Your objective -
Leaving out only the pictures, write out all the entries exactly.

Source material -

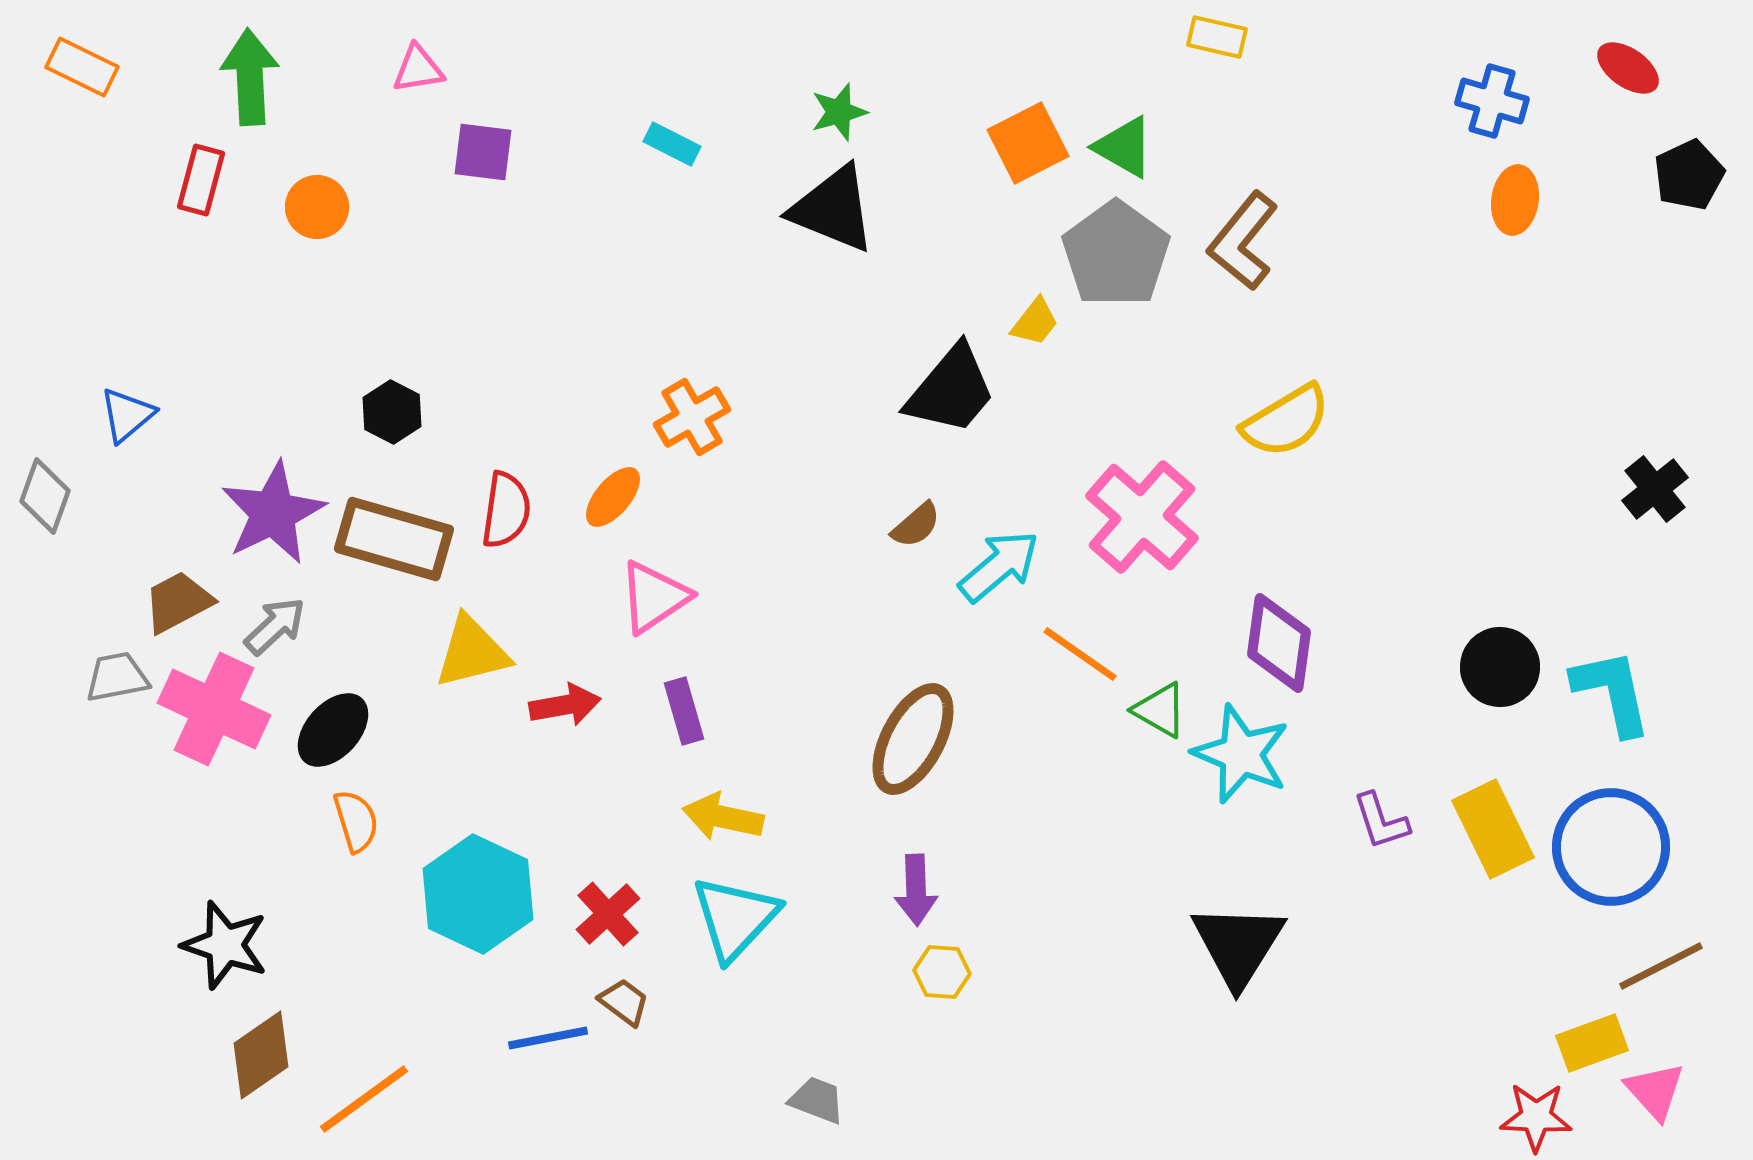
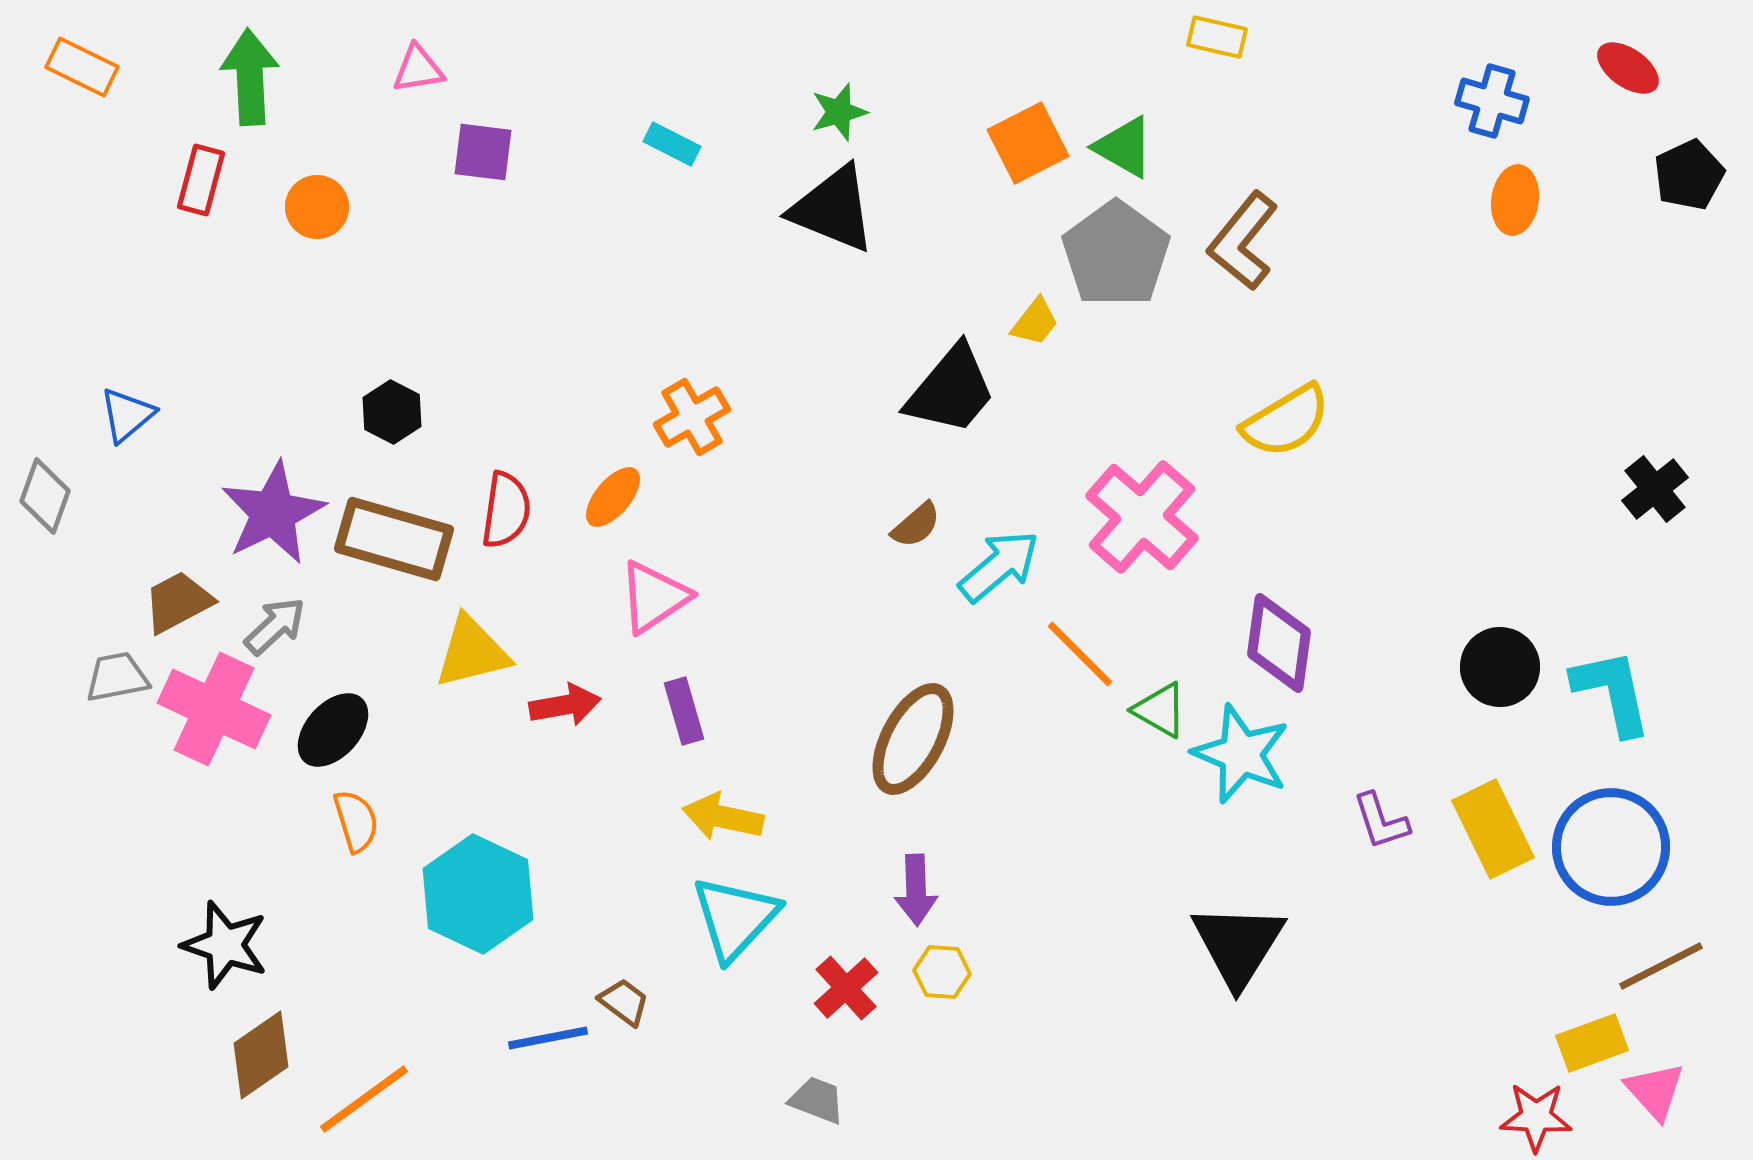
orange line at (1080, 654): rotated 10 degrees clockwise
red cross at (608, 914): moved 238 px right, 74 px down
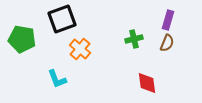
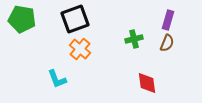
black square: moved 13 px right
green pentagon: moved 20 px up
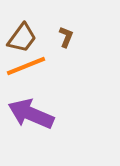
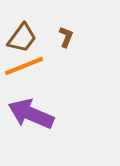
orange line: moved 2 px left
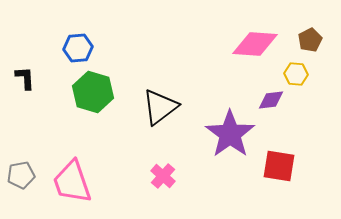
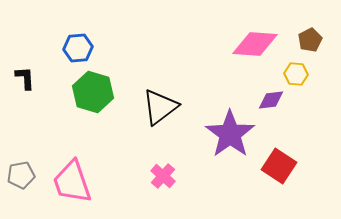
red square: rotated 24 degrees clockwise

Solution for this problem -
orange line at (1080, 654): rotated 10 degrees clockwise
red cross at (608, 914): moved 238 px right, 74 px down
black square: moved 13 px right
green pentagon: moved 20 px up
orange line: moved 2 px left
red square: rotated 24 degrees clockwise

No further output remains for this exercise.